Task goal
Everything in the data that follows has to be repeated verbatim.

--

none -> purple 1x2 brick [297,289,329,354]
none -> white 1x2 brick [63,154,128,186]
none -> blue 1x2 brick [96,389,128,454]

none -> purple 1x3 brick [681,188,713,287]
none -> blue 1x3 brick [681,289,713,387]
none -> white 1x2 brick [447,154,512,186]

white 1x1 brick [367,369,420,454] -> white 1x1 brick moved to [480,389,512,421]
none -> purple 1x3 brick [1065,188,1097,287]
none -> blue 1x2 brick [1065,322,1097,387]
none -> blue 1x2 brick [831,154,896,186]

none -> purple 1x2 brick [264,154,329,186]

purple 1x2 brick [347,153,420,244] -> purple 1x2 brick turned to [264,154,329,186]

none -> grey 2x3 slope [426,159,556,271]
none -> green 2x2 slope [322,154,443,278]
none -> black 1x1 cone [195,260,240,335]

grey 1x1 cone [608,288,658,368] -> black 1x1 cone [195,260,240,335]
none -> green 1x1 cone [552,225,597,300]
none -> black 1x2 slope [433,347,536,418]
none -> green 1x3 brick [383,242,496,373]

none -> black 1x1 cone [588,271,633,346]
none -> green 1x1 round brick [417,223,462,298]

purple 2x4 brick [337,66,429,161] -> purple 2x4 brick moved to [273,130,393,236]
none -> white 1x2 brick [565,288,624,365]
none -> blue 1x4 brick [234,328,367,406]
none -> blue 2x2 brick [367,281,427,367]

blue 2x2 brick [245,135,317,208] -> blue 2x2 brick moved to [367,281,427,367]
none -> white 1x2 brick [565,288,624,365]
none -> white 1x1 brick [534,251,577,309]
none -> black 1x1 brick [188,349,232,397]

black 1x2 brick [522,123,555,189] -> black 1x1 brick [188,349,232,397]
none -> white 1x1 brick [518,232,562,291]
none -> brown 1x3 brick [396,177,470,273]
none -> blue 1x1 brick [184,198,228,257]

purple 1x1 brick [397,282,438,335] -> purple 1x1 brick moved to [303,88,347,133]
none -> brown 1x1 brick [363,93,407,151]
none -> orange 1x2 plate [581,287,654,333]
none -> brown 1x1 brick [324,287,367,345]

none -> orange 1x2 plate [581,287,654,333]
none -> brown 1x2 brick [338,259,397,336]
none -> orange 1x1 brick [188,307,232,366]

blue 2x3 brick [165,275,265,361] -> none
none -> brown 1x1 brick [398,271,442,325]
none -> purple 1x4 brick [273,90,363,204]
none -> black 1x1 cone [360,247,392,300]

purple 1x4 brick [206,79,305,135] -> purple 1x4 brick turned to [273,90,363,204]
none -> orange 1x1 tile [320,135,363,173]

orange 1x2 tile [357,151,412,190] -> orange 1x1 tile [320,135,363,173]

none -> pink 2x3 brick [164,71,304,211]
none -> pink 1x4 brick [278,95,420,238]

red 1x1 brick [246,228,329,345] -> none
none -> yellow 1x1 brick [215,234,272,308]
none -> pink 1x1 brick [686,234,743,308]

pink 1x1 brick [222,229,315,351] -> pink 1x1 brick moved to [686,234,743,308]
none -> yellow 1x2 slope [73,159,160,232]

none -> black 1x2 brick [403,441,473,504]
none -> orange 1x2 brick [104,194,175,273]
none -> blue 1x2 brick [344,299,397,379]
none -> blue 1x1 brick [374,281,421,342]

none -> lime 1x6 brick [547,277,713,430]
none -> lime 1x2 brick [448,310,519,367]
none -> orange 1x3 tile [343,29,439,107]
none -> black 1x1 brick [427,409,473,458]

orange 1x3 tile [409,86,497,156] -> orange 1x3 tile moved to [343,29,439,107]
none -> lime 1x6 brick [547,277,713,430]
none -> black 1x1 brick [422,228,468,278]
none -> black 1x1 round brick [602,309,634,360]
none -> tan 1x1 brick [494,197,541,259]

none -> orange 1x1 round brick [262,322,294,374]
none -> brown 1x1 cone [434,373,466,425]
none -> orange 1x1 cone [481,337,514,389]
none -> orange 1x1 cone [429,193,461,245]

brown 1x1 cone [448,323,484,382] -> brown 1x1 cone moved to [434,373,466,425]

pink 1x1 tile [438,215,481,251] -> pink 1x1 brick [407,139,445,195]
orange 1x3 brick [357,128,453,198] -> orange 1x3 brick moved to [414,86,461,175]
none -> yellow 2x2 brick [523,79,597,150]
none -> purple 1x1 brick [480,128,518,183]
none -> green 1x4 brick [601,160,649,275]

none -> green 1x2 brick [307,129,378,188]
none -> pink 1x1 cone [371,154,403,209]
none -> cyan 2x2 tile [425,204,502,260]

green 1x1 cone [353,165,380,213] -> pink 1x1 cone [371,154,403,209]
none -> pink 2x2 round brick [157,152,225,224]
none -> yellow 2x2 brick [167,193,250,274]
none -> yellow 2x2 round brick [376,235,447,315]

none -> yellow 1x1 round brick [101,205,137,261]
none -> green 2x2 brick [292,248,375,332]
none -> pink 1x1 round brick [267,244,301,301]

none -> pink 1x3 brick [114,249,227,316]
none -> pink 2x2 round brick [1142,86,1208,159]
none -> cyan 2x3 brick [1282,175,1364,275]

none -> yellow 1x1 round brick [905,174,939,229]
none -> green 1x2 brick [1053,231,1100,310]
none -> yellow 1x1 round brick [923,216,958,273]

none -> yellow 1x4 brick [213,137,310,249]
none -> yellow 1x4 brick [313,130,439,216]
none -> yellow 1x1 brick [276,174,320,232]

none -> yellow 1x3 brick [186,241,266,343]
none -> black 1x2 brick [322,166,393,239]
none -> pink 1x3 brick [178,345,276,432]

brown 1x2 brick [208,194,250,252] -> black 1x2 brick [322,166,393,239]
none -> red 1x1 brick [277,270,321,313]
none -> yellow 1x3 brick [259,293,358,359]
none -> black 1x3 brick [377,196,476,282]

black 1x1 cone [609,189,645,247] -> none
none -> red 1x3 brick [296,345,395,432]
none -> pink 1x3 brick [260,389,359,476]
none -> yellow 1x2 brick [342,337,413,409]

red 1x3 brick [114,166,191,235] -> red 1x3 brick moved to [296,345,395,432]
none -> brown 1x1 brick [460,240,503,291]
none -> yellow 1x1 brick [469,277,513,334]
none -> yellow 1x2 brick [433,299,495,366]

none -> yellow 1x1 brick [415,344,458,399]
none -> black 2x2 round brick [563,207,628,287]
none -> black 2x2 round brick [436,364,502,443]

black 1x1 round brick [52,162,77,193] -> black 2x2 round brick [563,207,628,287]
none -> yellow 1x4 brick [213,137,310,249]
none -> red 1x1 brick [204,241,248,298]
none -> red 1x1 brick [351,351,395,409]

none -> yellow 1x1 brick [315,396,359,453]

--

Task answer
none -> purple 1x2 brick [297,289,329,354]
none -> white 1x2 brick [63,154,128,186]
none -> blue 1x2 brick [96,389,128,454]

none -> purple 1x3 brick [681,188,713,287]
none -> blue 1x3 brick [681,289,713,387]
none -> white 1x2 brick [447,154,512,186]

white 1x1 brick [367,369,420,454] -> white 1x1 brick moved to [480,389,512,421]
none -> purple 1x3 brick [1065,188,1097,287]
none -> blue 1x2 brick [1065,322,1097,387]
none -> blue 1x2 brick [831,154,896,186]

none -> purple 1x2 brick [264,154,329,186]

purple 1x2 brick [347,153,420,244] -> purple 1x2 brick turned to [264,154,329,186]

none -> grey 2x3 slope [426,159,556,271]
none -> green 2x2 slope [322,154,443,278]
none -> black 1x1 cone [195,260,240,335]

grey 1x1 cone [608,288,658,368] -> black 1x1 cone [195,260,240,335]
none -> green 1x1 cone [552,225,597,300]
none -> black 1x2 slope [433,347,536,418]
none -> green 1x3 brick [383,242,496,373]

none -> black 1x1 cone [588,271,633,346]
none -> green 1x1 round brick [417,223,462,298]

purple 2x4 brick [337,66,429,161] -> purple 2x4 brick moved to [273,130,393,236]
none -> white 1x2 brick [565,288,624,365]
none -> blue 1x4 brick [234,328,367,406]
none -> blue 2x2 brick [367,281,427,367]

blue 2x2 brick [245,135,317,208] -> blue 2x2 brick moved to [367,281,427,367]
none -> white 1x2 brick [565,288,624,365]
none -> white 1x1 brick [534,251,577,309]
none -> black 1x1 brick [188,349,232,397]

black 1x2 brick [522,123,555,189] -> black 1x1 brick [188,349,232,397]
none -> white 1x1 brick [518,232,562,291]
none -> brown 1x3 brick [396,177,470,273]
none -> blue 1x1 brick [184,198,228,257]

purple 1x1 brick [397,282,438,335] -> purple 1x1 brick moved to [303,88,347,133]
none -> brown 1x1 brick [363,93,407,151]
none -> orange 1x2 plate [581,287,654,333]
none -> brown 1x1 brick [324,287,367,345]

none -> orange 1x2 plate [581,287,654,333]
none -> brown 1x2 brick [338,259,397,336]
none -> orange 1x1 brick [188,307,232,366]

blue 2x3 brick [165,275,265,361] -> none
none -> brown 1x1 brick [398,271,442,325]
none -> purple 1x4 brick [273,90,363,204]
none -> black 1x1 cone [360,247,392,300]

purple 1x4 brick [206,79,305,135] -> purple 1x4 brick turned to [273,90,363,204]
none -> orange 1x1 tile [320,135,363,173]

orange 1x2 tile [357,151,412,190] -> orange 1x1 tile [320,135,363,173]

none -> pink 2x3 brick [164,71,304,211]
none -> pink 1x4 brick [278,95,420,238]

red 1x1 brick [246,228,329,345] -> none
none -> yellow 1x1 brick [215,234,272,308]
none -> pink 1x1 brick [686,234,743,308]

pink 1x1 brick [222,229,315,351] -> pink 1x1 brick moved to [686,234,743,308]
none -> yellow 1x2 slope [73,159,160,232]

none -> black 1x2 brick [403,441,473,504]
none -> orange 1x2 brick [104,194,175,273]
none -> blue 1x2 brick [344,299,397,379]
none -> blue 1x1 brick [374,281,421,342]

none -> lime 1x6 brick [547,277,713,430]
none -> lime 1x2 brick [448,310,519,367]
none -> orange 1x3 tile [343,29,439,107]
none -> black 1x1 brick [427,409,473,458]

orange 1x3 tile [409,86,497,156] -> orange 1x3 tile moved to [343,29,439,107]
none -> lime 1x6 brick [547,277,713,430]
none -> black 1x1 brick [422,228,468,278]
none -> black 1x1 round brick [602,309,634,360]
none -> tan 1x1 brick [494,197,541,259]

none -> orange 1x1 round brick [262,322,294,374]
none -> brown 1x1 cone [434,373,466,425]
none -> orange 1x1 cone [481,337,514,389]
none -> orange 1x1 cone [429,193,461,245]

brown 1x1 cone [448,323,484,382] -> brown 1x1 cone moved to [434,373,466,425]

pink 1x1 tile [438,215,481,251] -> pink 1x1 brick [407,139,445,195]
orange 1x3 brick [357,128,453,198] -> orange 1x3 brick moved to [414,86,461,175]
none -> yellow 2x2 brick [523,79,597,150]
none -> purple 1x1 brick [480,128,518,183]
none -> green 1x4 brick [601,160,649,275]

none -> green 1x2 brick [307,129,378,188]
none -> pink 1x1 cone [371,154,403,209]
none -> cyan 2x2 tile [425,204,502,260]

green 1x1 cone [353,165,380,213] -> pink 1x1 cone [371,154,403,209]
none -> pink 2x2 round brick [157,152,225,224]
none -> yellow 2x2 brick [167,193,250,274]
none -> yellow 2x2 round brick [376,235,447,315]

none -> yellow 1x1 round brick [101,205,137,261]
none -> green 2x2 brick [292,248,375,332]
none -> pink 1x1 round brick [267,244,301,301]

none -> pink 1x3 brick [114,249,227,316]
none -> pink 2x2 round brick [1142,86,1208,159]
none -> cyan 2x3 brick [1282,175,1364,275]

none -> yellow 1x1 round brick [905,174,939,229]
none -> green 1x2 brick [1053,231,1100,310]
none -> yellow 1x1 round brick [923,216,958,273]

none -> yellow 1x4 brick [213,137,310,249]
none -> yellow 1x4 brick [313,130,439,216]
none -> yellow 1x1 brick [276,174,320,232]

none -> yellow 1x3 brick [186,241,266,343]
none -> black 1x2 brick [322,166,393,239]
none -> pink 1x3 brick [178,345,276,432]

brown 1x2 brick [208,194,250,252] -> black 1x2 brick [322,166,393,239]
none -> red 1x1 brick [277,270,321,313]
none -> yellow 1x3 brick [259,293,358,359]
none -> black 1x3 brick [377,196,476,282]

black 1x1 cone [609,189,645,247] -> none
none -> red 1x3 brick [296,345,395,432]
none -> pink 1x3 brick [260,389,359,476]
none -> yellow 1x2 brick [342,337,413,409]

red 1x3 brick [114,166,191,235] -> red 1x3 brick moved to [296,345,395,432]
none -> brown 1x1 brick [460,240,503,291]
none -> yellow 1x1 brick [469,277,513,334]
none -> yellow 1x2 brick [433,299,495,366]

none -> yellow 1x1 brick [415,344,458,399]
none -> black 2x2 round brick [563,207,628,287]
none -> black 2x2 round brick [436,364,502,443]

black 1x1 round brick [52,162,77,193] -> black 2x2 round brick [563,207,628,287]
none -> yellow 1x4 brick [213,137,310,249]
none -> red 1x1 brick [204,241,248,298]
none -> red 1x1 brick [351,351,395,409]

none -> yellow 1x1 brick [315,396,359,453]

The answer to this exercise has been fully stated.